--- The input Enclosed Below ---
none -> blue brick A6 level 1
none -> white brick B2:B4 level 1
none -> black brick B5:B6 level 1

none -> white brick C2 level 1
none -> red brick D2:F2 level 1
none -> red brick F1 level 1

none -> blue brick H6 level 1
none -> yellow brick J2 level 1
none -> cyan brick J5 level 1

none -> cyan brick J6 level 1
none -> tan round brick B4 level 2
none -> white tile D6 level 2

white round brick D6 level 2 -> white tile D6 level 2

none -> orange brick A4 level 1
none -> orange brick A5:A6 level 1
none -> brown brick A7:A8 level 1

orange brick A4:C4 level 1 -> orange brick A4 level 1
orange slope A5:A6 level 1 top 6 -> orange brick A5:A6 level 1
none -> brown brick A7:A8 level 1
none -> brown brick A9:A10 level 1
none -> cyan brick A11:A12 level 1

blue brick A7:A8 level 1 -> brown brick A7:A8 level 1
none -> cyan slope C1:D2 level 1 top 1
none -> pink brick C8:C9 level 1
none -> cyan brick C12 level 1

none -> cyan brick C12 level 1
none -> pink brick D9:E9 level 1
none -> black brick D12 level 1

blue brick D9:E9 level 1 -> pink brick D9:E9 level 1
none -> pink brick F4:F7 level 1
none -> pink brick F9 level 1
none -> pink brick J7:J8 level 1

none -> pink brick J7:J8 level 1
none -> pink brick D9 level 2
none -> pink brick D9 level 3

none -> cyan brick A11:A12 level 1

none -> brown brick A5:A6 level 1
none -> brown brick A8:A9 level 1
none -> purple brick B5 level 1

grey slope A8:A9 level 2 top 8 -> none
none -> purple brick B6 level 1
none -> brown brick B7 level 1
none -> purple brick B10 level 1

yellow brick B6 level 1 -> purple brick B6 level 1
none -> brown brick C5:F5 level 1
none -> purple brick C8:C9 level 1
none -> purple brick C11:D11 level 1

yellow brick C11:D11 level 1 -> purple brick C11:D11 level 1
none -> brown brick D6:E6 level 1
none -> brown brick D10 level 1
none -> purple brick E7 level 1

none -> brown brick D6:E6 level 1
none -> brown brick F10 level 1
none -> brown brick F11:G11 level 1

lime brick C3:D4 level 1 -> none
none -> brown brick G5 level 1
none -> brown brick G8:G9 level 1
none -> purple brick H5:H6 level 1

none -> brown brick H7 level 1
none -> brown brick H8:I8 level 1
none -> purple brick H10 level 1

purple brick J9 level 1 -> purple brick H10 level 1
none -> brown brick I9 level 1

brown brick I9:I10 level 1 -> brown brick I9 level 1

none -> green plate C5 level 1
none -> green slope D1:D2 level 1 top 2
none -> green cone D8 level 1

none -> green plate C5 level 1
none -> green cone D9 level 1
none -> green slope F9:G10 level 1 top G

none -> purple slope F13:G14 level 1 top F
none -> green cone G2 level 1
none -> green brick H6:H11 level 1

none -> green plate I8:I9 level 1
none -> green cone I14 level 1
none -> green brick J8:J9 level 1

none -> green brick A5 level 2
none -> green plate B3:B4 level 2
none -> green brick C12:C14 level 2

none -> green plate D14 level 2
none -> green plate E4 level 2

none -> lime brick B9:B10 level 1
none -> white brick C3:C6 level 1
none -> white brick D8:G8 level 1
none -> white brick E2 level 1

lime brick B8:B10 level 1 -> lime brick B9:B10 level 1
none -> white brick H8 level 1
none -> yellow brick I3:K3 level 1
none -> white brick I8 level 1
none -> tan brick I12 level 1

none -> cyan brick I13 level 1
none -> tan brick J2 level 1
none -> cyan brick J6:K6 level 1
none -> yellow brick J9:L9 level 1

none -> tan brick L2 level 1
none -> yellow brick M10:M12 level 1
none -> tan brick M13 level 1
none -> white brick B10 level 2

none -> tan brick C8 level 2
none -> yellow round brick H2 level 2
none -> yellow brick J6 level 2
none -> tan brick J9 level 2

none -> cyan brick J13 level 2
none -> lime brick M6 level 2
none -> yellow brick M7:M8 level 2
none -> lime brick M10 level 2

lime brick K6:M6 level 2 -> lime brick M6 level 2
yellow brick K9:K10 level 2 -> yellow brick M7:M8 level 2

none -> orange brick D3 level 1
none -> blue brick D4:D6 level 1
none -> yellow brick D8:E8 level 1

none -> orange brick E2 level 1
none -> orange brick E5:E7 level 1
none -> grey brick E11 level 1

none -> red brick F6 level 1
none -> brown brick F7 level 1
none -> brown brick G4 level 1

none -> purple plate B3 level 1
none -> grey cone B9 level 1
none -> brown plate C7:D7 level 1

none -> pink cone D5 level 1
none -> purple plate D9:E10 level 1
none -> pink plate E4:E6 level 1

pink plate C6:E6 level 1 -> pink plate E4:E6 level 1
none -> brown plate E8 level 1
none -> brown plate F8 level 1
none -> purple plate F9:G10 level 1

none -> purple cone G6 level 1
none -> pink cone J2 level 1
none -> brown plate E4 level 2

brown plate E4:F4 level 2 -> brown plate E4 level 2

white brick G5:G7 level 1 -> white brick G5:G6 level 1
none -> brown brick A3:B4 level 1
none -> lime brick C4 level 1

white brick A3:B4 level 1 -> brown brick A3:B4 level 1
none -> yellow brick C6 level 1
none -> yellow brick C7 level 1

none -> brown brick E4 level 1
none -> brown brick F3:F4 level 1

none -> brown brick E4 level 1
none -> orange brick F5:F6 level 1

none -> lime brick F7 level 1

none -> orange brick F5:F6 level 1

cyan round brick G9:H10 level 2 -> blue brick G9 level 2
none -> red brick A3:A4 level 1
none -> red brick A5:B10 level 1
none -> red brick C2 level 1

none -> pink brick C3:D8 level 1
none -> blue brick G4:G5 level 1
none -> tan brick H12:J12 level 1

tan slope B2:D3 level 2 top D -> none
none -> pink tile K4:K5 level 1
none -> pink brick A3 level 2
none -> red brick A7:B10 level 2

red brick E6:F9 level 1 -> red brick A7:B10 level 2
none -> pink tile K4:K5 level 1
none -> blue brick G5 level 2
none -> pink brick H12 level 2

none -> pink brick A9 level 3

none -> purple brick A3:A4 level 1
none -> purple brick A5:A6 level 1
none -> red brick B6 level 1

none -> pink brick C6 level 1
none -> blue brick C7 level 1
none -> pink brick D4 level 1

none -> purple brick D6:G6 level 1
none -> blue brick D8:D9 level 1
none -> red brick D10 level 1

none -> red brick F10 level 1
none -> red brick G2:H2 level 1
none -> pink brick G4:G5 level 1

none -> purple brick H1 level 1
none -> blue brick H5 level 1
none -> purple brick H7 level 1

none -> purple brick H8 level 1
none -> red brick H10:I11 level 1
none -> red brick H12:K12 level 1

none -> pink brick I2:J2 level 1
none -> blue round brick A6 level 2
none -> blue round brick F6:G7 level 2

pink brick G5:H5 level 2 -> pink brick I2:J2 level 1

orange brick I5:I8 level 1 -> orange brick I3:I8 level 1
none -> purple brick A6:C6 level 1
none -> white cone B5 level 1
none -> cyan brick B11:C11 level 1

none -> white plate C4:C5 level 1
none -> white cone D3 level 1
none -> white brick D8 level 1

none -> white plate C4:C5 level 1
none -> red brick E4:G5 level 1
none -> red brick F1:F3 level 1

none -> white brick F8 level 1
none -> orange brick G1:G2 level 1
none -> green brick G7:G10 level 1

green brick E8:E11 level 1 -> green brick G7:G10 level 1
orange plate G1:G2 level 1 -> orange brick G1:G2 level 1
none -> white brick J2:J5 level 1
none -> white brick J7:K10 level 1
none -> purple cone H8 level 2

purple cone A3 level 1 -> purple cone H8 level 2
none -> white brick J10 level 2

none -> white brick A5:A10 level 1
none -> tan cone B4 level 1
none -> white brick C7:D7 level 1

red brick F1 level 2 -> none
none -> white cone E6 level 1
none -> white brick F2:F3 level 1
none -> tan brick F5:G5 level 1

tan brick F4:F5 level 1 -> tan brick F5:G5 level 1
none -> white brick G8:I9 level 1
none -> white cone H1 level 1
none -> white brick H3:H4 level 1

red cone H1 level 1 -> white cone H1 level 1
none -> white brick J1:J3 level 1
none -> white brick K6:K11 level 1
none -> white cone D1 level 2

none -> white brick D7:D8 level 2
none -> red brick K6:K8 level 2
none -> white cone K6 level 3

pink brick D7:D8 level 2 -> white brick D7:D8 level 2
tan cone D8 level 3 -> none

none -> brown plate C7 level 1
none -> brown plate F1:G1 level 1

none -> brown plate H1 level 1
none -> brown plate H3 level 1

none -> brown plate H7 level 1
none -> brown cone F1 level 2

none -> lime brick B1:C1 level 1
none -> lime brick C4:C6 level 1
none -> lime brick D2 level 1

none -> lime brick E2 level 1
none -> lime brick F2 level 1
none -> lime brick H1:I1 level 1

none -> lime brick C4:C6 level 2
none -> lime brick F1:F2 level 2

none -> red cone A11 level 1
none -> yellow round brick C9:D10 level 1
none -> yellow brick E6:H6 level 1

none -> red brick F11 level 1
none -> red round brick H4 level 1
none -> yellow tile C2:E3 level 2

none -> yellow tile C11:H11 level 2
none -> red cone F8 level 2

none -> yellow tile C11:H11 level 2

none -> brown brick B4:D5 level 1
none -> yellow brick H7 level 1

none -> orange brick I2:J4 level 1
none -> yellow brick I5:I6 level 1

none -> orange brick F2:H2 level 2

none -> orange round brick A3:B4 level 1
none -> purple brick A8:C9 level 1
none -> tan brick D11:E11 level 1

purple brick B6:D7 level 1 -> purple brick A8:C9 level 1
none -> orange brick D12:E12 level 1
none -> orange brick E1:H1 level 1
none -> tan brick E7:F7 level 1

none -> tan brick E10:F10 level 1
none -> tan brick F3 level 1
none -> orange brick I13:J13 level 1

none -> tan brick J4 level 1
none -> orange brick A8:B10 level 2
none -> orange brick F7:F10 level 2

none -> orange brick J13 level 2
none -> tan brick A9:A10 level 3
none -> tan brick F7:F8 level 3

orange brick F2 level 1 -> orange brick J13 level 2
--- End of Enclosed The input ---
*Work item*
Of all the entries above, retype exactly the lines from the line with "none -> white brick C3:C6 level 1" to the line with "none -> lime brick M10 level 2", both included, and no others.

*Task solution*
none -> white brick C3:C6 level 1
none -> white brick D8:G8 level 1
none -> white brick E2 level 1

lime brick B8:B10 level 1 -> lime brick B9:B10 level 1
none -> white brick H8 level 1
none -> yellow brick I3:K3 level 1
none -> white brick I8 level 1
none -> tan brick I12 level 1

none -> cyan brick I13 level 1
none -> tan brick J2 level 1
none -> cyan brick J6:K6 level 1
none -> yellow brick J9:L9 level 1

none -> tan brick L2 level 1
none -> yellow brick M10:M12 level 1
none -> tan brick M13 level 1
none -> white brick B10 level 2

none -> tan brick C8 level 2
none -> yellow round brick H2 level 2
none -> yellow brick J6 level 2
none -> tan brick J9 level 2

none -> cyan brick J13 level 2
none -> lime brick M6 level 2
none -> yellow brick M7:M8 level 2
none -> lime brick M10 level 2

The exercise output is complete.